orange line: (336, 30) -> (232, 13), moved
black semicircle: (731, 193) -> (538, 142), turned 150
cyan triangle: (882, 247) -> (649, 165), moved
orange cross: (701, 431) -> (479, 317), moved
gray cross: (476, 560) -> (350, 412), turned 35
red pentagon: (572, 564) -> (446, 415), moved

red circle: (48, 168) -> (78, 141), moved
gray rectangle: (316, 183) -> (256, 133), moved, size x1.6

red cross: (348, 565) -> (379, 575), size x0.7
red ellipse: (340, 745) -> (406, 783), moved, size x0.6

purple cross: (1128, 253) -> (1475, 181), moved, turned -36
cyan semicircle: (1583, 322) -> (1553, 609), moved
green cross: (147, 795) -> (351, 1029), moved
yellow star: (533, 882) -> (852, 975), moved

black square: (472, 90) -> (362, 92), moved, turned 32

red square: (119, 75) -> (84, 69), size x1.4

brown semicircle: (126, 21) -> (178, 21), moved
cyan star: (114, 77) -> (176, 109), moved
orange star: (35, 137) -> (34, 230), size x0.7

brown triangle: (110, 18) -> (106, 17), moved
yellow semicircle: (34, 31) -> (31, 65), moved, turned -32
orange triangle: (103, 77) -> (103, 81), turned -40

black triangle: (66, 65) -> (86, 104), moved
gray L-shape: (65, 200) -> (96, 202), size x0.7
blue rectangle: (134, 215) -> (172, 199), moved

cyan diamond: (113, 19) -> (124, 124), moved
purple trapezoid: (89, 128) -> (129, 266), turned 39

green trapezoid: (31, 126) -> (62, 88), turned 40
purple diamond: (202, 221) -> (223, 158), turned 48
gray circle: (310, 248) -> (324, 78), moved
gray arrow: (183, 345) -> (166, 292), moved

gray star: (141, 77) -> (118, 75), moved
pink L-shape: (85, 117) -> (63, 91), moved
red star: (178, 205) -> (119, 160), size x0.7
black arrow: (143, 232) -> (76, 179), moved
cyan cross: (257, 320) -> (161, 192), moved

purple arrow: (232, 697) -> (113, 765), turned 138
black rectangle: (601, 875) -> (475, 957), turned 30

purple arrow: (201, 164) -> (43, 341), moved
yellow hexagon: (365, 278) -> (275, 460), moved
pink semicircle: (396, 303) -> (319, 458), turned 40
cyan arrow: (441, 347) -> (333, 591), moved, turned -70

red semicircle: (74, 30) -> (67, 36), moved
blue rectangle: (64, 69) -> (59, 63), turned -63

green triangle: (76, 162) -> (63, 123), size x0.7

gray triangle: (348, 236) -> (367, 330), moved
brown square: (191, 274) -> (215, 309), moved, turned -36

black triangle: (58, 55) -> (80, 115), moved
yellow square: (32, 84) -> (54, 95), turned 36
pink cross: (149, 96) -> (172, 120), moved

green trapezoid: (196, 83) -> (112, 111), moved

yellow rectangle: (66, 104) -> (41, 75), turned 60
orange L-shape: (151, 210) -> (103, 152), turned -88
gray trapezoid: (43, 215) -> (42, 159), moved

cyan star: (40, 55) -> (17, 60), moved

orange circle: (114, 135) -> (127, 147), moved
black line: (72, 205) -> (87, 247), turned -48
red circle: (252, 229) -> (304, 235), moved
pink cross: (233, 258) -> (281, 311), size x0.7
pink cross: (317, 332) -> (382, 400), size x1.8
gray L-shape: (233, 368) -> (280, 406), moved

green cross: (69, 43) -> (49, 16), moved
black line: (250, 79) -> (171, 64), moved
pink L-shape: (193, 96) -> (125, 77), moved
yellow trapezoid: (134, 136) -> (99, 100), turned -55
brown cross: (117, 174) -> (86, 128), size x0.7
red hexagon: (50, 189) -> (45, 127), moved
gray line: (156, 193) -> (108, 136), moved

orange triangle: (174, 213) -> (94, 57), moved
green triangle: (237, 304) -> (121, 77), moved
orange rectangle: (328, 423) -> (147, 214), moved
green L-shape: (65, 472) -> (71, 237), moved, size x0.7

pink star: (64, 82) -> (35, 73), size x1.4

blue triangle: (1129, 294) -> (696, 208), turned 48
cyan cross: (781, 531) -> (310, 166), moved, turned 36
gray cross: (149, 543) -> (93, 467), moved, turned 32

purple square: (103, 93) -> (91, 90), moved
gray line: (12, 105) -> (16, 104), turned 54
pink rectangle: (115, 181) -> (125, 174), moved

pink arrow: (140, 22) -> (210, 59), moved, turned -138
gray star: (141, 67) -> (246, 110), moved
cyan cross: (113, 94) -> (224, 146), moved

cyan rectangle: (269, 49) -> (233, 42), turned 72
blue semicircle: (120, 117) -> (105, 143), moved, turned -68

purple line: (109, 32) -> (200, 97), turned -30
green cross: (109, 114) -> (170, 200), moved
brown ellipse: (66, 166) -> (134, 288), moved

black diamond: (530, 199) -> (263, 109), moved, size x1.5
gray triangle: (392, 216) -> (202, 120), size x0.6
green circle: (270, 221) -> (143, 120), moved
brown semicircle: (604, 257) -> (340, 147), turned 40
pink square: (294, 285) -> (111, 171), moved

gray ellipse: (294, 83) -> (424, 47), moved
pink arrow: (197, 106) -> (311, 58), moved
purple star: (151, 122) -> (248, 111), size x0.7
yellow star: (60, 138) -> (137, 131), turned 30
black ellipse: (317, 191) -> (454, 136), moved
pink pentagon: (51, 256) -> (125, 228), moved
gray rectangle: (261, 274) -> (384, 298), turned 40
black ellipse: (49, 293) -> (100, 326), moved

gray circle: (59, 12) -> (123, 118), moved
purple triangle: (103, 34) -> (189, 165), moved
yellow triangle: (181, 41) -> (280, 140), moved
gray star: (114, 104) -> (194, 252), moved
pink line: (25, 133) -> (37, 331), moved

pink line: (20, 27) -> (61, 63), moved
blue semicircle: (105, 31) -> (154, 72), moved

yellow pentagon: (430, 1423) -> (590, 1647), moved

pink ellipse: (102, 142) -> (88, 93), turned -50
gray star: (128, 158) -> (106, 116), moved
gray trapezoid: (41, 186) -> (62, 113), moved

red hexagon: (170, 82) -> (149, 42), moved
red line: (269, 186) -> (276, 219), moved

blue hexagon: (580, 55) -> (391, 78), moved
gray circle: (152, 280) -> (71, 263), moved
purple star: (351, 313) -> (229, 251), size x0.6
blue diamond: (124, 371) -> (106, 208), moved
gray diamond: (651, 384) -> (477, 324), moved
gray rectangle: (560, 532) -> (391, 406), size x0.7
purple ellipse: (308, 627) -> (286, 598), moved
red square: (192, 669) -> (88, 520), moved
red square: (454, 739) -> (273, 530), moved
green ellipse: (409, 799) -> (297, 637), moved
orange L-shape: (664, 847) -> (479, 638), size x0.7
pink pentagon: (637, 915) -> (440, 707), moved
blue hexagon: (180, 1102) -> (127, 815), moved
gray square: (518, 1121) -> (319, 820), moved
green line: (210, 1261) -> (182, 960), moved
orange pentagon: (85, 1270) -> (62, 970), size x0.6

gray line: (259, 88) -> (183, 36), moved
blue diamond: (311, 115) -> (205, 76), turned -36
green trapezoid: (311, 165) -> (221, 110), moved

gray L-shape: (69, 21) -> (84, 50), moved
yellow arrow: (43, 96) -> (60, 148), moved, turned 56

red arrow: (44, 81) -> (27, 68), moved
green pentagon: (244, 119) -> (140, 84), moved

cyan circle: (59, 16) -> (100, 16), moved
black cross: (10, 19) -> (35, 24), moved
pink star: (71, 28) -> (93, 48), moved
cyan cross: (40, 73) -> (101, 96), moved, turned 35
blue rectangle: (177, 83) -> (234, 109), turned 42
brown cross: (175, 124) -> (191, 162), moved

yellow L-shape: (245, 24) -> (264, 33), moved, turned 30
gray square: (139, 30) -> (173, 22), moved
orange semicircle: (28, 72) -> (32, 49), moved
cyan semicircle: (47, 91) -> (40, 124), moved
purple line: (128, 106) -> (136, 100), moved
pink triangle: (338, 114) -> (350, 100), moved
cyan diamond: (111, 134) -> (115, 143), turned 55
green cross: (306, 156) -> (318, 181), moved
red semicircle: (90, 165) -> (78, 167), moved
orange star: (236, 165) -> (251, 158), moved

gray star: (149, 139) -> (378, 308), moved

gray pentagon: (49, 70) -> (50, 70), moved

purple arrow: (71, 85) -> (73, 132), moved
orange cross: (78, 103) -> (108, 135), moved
◇ ◇ ◇ ◇ ◇ ◇ ◇
Among the lines of the listing above, tally the ones holding the string "shape" and give that count alone.

9